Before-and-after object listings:
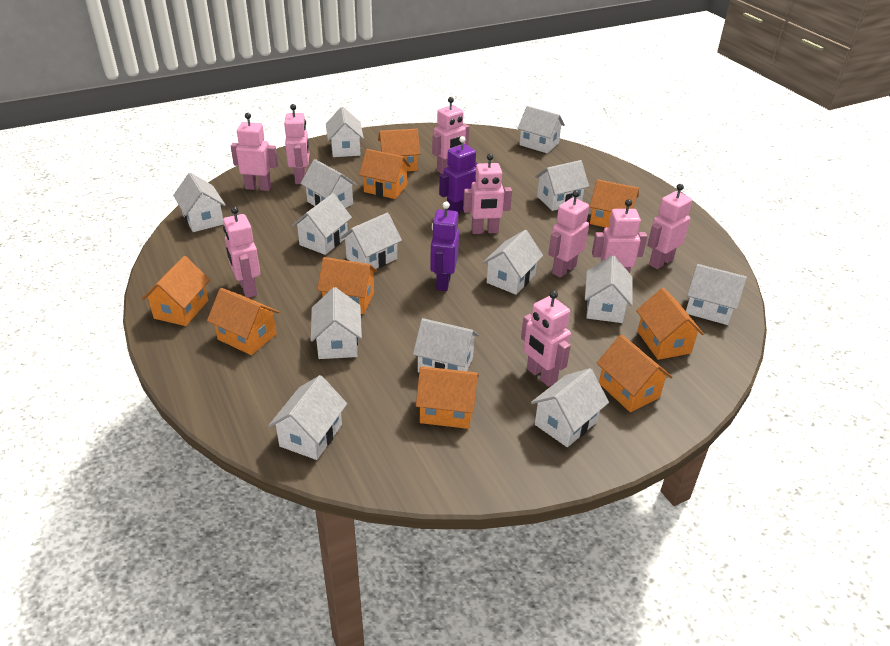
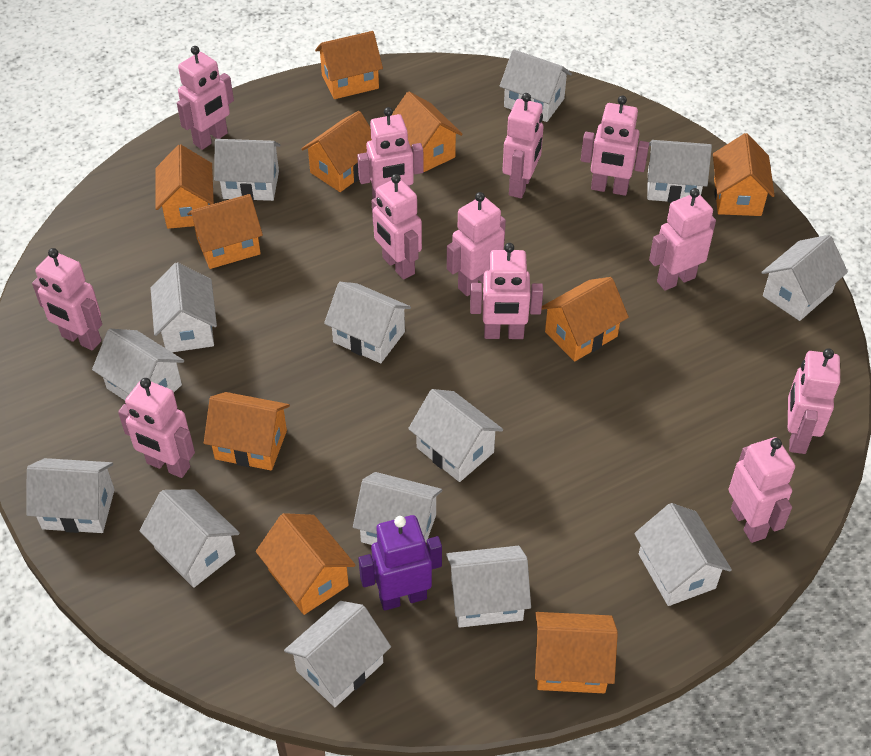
orange house: 9 -> 10
pink robot: 9 -> 12
purple robot: 2 -> 1

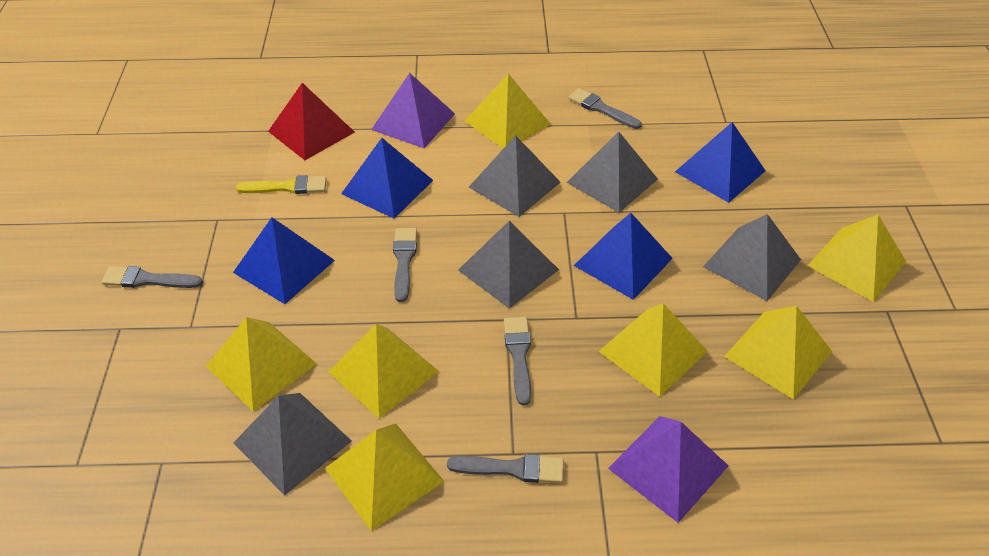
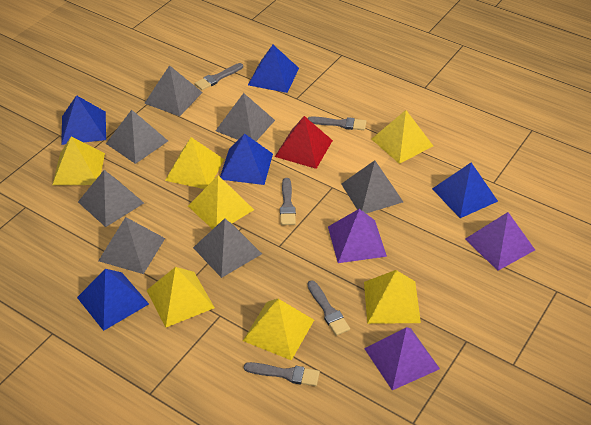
blue pyramid: 4 -> 5
grey pyramid: 5 -> 7
purple pyramid: 2 -> 3
yellow brush: 1 -> 0

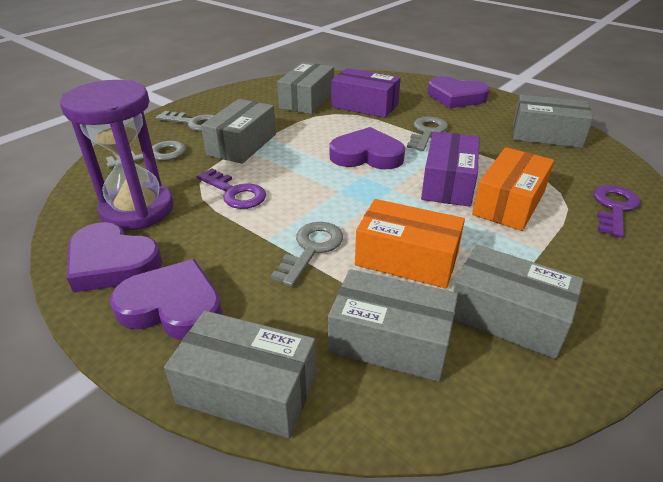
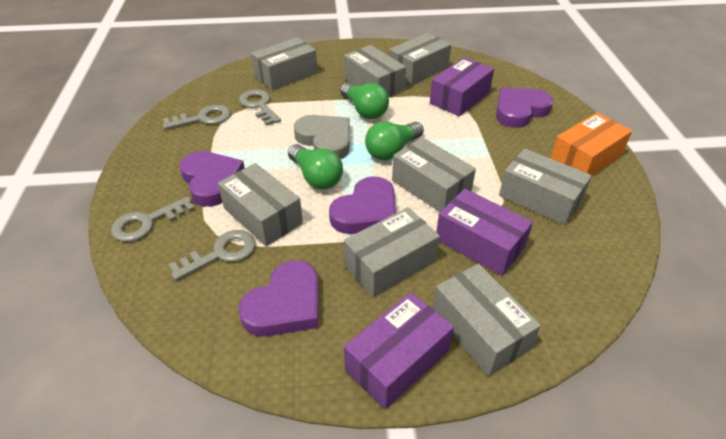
green light bulb: 0 -> 3
grey box: 6 -> 8
grey heart: 0 -> 1
orange box: 2 -> 1
purple box: 2 -> 3
purple hourglass: 1 -> 0
purple key: 2 -> 0

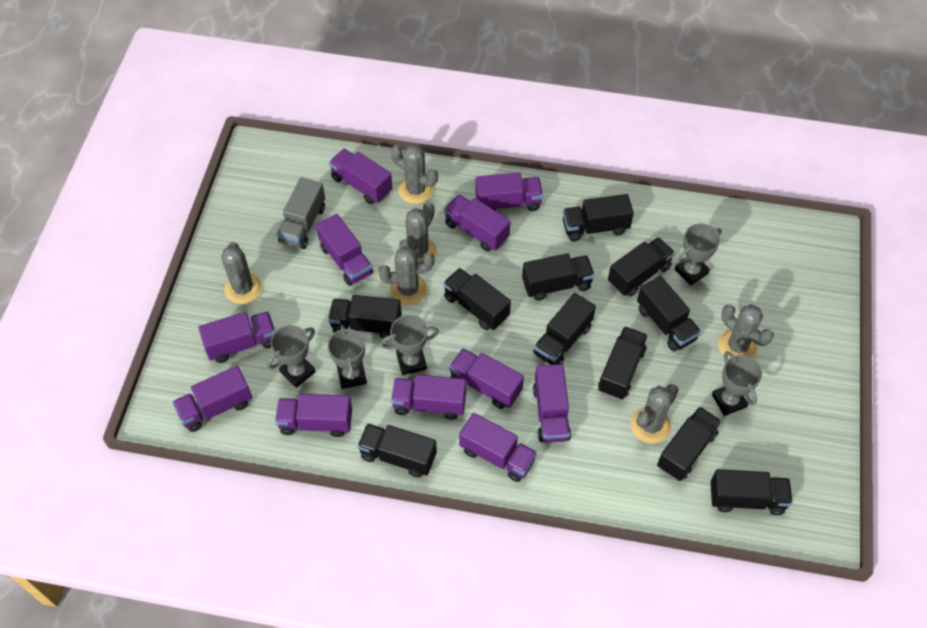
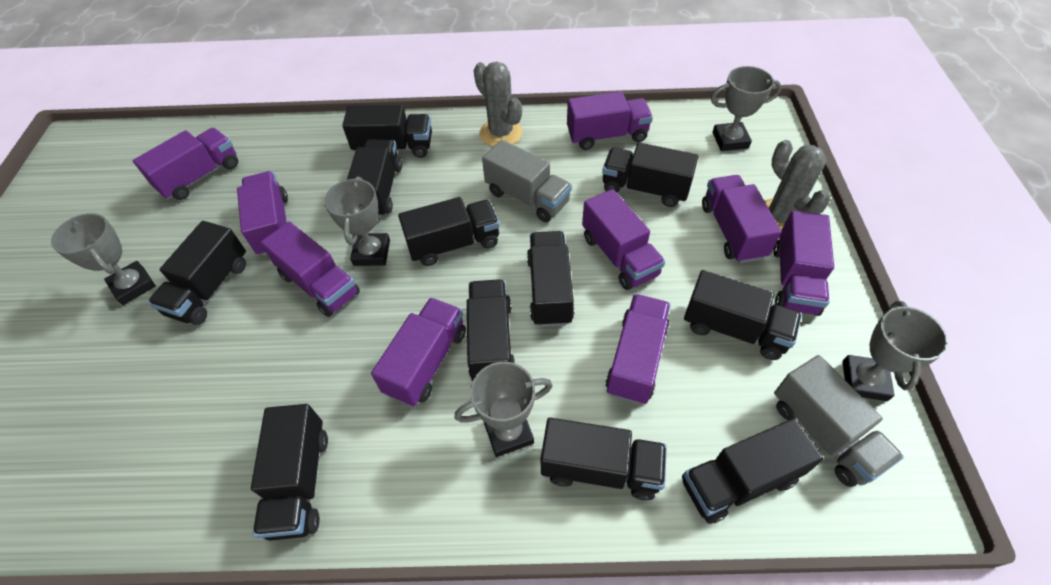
grey cactus: 6 -> 2
grey truck: 1 -> 2
purple truck: 11 -> 9

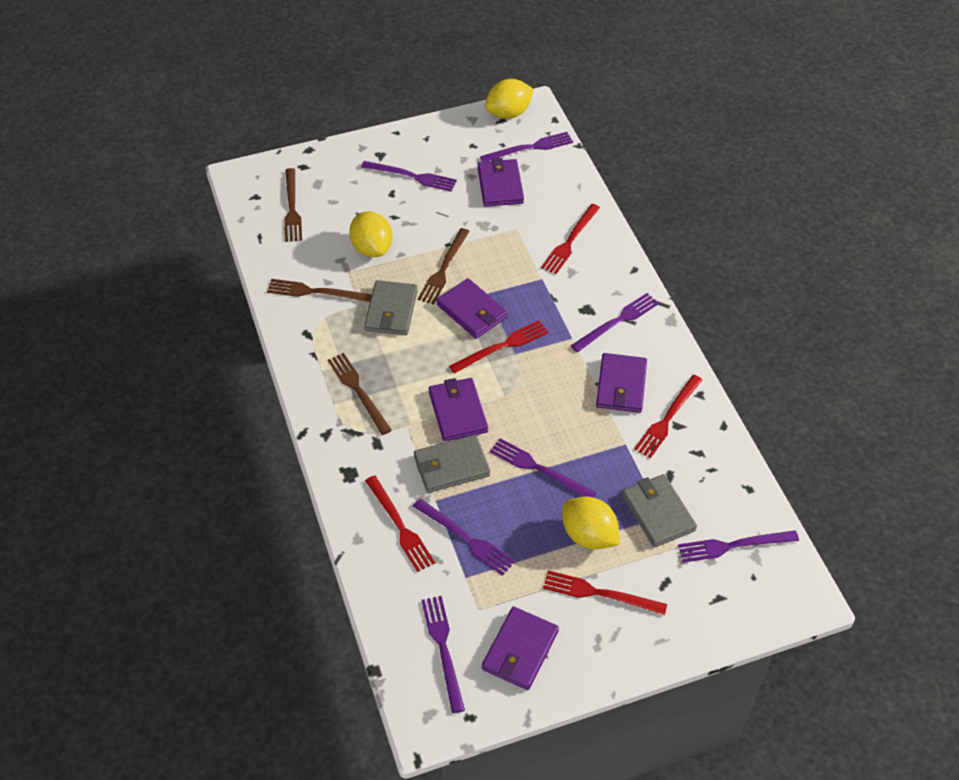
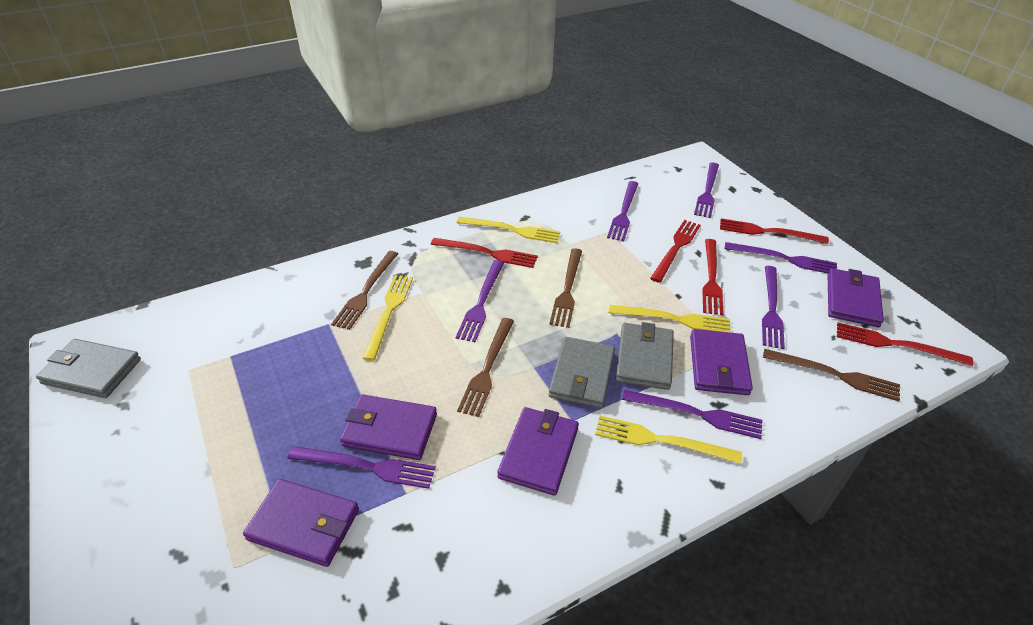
yellow fork: 0 -> 4
yellow lemon: 3 -> 0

▶ [The task] Quote exactly, and only, the lines from the one containing "pink robot: 9 -> 12" through the last line of the records above, both included; leave out any pictures.

▶ [Written answer]
pink robot: 9 -> 12
purple robot: 2 -> 1

blue pyramid: 4 -> 5
grey pyramid: 5 -> 7
purple pyramid: 2 -> 3
yellow brush: 1 -> 0

green light bulb: 0 -> 3
grey box: 6 -> 8
grey heart: 0 -> 1
orange box: 2 -> 1
purple box: 2 -> 3
purple hourglass: 1 -> 0
purple key: 2 -> 0

grey cactus: 6 -> 2
grey truck: 1 -> 2
purple truck: 11 -> 9

yellow fork: 0 -> 4
yellow lemon: 3 -> 0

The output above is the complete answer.